- What you have to do -
Copy exactly the lines from the one containing "pigepipok (yellow) 301, 138" through the last line of the records below, both included, and leave out the pictures.
--- Provided data ---
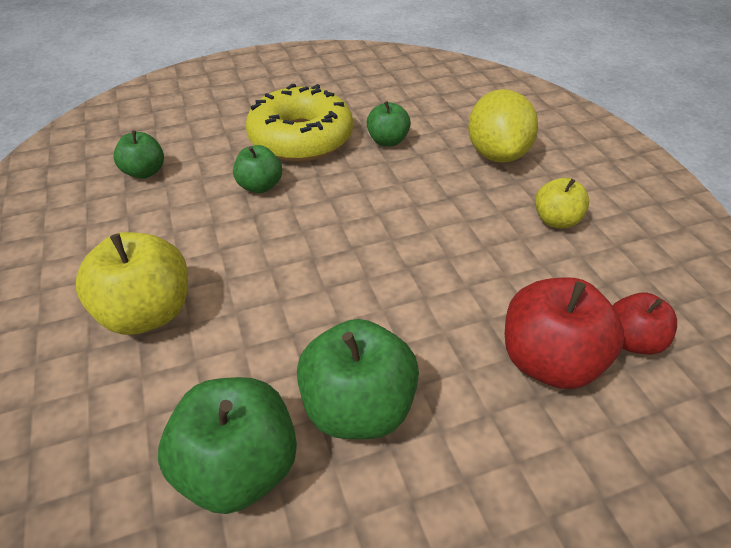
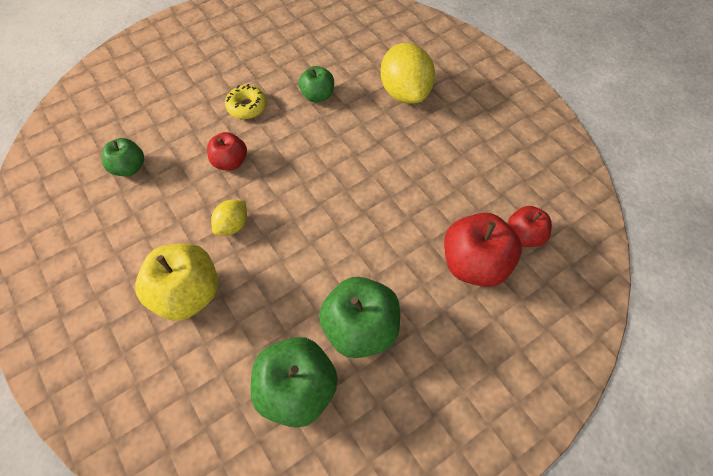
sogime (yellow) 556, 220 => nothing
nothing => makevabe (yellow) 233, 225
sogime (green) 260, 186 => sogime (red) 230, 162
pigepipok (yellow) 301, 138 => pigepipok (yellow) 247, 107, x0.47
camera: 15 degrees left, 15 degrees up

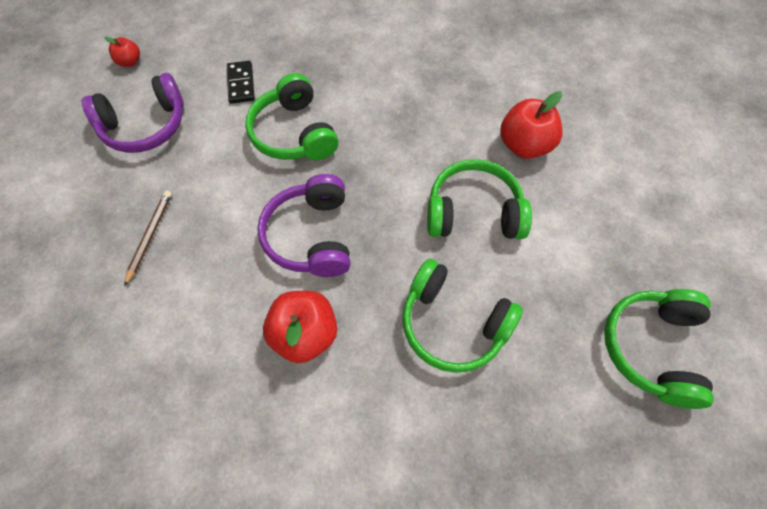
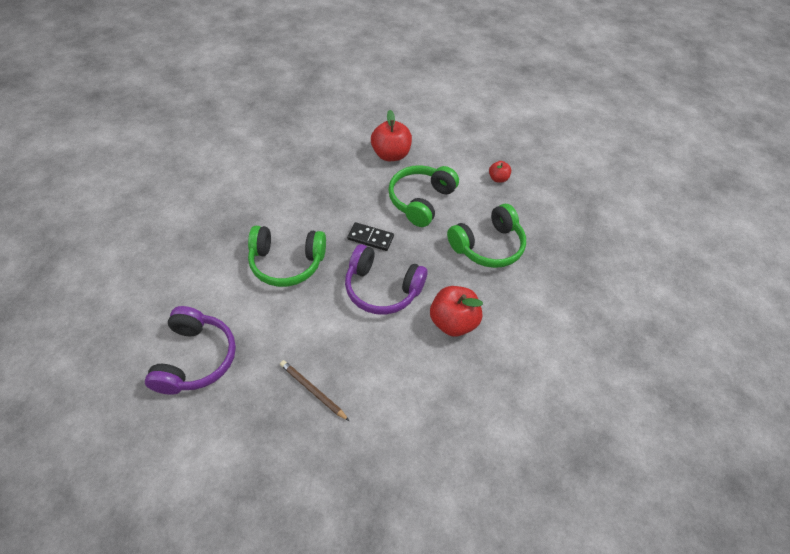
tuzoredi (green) 651, 348 => nothing
sogime (red) 130, 62 => sogime (red) 498, 178, relocated
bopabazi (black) 241, 84 => bopabazi (black) 370, 238, relocated
camera: 65 degrees left, 10 degrees down

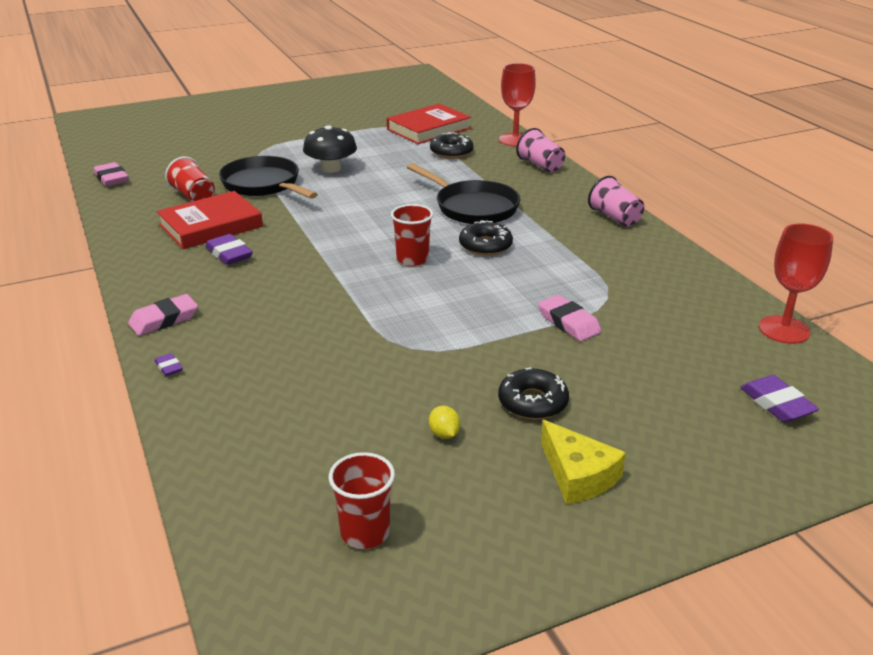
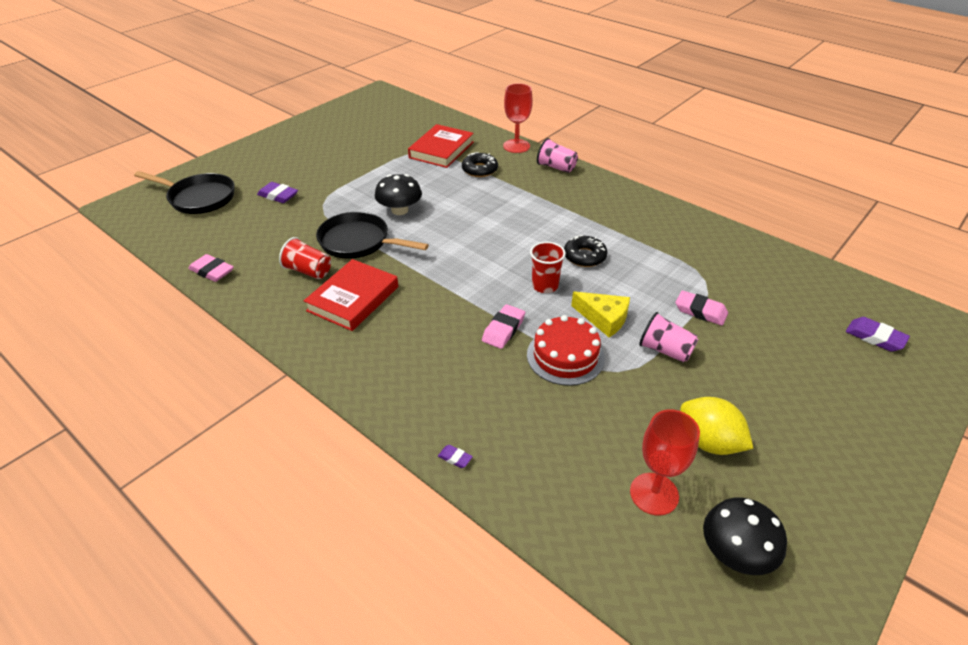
pigepipok (black) 532, 402 => nothing
nothing => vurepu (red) 565, 356
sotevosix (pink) 164, 319 => sotevosix (pink) 503, 329, relocated
sotevosix (purple) 229, 254 => sotevosix (purple) 278, 196, relocated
---
- Solution to the problem -
pigepipok (yellow) 301, 138 => pigepipok (yellow) 247, 107, x0.47
camera: 15 degrees left, 15 degrees up

tuzoredi (green) 651, 348 => nothing
sogime (red) 130, 62 => sogime (red) 498, 178, relocated
bopabazi (black) 241, 84 => bopabazi (black) 370, 238, relocated
camera: 65 degrees left, 10 degrees down

pigepipok (black) 532, 402 => nothing
nothing => vurepu (red) 565, 356
sotevosix (pink) 164, 319 => sotevosix (pink) 503, 329, relocated
sotevosix (purple) 229, 254 => sotevosix (purple) 278, 196, relocated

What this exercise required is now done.